[Opening Listed records section]

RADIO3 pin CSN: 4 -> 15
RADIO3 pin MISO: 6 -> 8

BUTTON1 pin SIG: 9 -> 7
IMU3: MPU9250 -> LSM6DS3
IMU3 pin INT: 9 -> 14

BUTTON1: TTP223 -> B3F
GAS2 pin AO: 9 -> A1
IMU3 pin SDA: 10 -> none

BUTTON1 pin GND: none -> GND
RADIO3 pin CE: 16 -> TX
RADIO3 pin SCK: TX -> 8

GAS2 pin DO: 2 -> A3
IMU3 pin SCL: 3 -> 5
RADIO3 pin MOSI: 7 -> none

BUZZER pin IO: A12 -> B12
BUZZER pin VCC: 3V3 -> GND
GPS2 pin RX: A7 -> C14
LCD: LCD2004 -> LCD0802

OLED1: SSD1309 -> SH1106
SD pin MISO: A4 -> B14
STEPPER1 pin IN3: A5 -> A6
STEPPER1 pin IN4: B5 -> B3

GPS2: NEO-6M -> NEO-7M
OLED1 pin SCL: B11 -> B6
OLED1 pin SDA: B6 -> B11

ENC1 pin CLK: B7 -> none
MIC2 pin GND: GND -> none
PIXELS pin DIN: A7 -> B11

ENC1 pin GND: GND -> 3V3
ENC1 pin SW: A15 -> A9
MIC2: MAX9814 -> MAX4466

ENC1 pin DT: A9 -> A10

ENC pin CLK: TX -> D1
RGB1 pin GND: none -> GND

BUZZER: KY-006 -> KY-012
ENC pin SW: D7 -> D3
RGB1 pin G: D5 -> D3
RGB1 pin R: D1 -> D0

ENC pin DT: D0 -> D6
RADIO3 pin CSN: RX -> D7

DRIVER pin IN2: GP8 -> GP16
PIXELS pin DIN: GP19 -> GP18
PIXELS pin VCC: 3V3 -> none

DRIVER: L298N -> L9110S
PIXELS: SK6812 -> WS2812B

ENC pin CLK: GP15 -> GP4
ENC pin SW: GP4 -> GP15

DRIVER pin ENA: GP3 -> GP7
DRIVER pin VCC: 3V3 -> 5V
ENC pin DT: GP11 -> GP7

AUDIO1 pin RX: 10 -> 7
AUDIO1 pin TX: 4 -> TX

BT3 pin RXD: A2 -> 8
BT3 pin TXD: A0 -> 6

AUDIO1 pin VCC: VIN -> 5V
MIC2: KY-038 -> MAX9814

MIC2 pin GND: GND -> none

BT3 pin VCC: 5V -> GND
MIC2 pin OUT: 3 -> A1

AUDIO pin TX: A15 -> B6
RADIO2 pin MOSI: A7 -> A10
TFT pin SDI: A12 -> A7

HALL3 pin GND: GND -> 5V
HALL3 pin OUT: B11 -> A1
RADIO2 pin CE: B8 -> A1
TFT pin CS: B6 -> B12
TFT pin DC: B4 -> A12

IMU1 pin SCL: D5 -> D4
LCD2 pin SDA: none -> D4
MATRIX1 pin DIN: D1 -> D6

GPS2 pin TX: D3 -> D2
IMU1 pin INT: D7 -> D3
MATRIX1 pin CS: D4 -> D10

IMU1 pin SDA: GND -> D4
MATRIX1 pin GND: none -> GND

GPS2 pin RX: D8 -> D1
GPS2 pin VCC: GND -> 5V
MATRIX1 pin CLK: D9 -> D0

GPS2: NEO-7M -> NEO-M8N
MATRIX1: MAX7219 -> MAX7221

[Closing Listed records section]

Output all lines from the beginning of the data up to the line holding "AUDIO pin TX: A15 -> B6", that line included, exactly as written.

Answer box =
RADIO3 pin CSN: 4 -> 15
RADIO3 pin MISO: 6 -> 8

BUTTON1 pin SIG: 9 -> 7
IMU3: MPU9250 -> LSM6DS3
IMU3 pin INT: 9 -> 14

BUTTON1: TTP223 -> B3F
GAS2 pin AO: 9 -> A1
IMU3 pin SDA: 10 -> none

BUTTON1 pin GND: none -> GND
RADIO3 pin CE: 16 -> TX
RADIO3 pin SCK: TX -> 8

GAS2 pin DO: 2 -> A3
IMU3 pin SCL: 3 -> 5
RADIO3 pin MOSI: 7 -> none

BUZZER pin IO: A12 -> B12
BUZZER pin VCC: 3V3 -> GND
GPS2 pin RX: A7 -> C14
LCD: LCD2004 -> LCD0802

OLED1: SSD1309 -> SH1106
SD pin MISO: A4 -> B14
STEPPER1 pin IN3: A5 -> A6
STEPPER1 pin IN4: B5 -> B3

GPS2: NEO-6M -> NEO-7M
OLED1 pin SCL: B11 -> B6
OLED1 pin SDA: B6 -> B11

ENC1 pin CLK: B7 -> none
MIC2 pin GND: GND -> none
PIXELS pin DIN: A7 -> B11

ENC1 pin GND: GND -> 3V3
ENC1 pin SW: A15 -> A9
MIC2: MAX9814 -> MAX4466

ENC1 pin DT: A9 -> A10

ENC pin CLK: TX -> D1
RGB1 pin GND: none -> GND

BUZZER: KY-006 -> KY-012
ENC pin SW: D7 -> D3
RGB1 pin G: D5 -> D3
RGB1 pin R: D1 -> D0

ENC pin DT: D0 -> D6
RADIO3 pin CSN: RX -> D7

DRIVER pin IN2: GP8 -> GP16
PIXELS pin DIN: GP19 -> GP18
PIXELS pin VCC: 3V3 -> none

DRIVER: L298N -> L9110S
PIXELS: SK6812 -> WS2812B

ENC pin CLK: GP15 -> GP4
ENC pin SW: GP4 -> GP15

DRIVER pin ENA: GP3 -> GP7
DRIVER pin VCC: 3V3 -> 5V
ENC pin DT: GP11 -> GP7

AUDIO1 pin RX: 10 -> 7
AUDIO1 pin TX: 4 -> TX

BT3 pin RXD: A2 -> 8
BT3 pin TXD: A0 -> 6

AUDIO1 pin VCC: VIN -> 5V
MIC2: KY-038 -> MAX9814

MIC2 pin GND: GND -> none

BT3 pin VCC: 5V -> GND
MIC2 pin OUT: 3 -> A1

AUDIO pin TX: A15 -> B6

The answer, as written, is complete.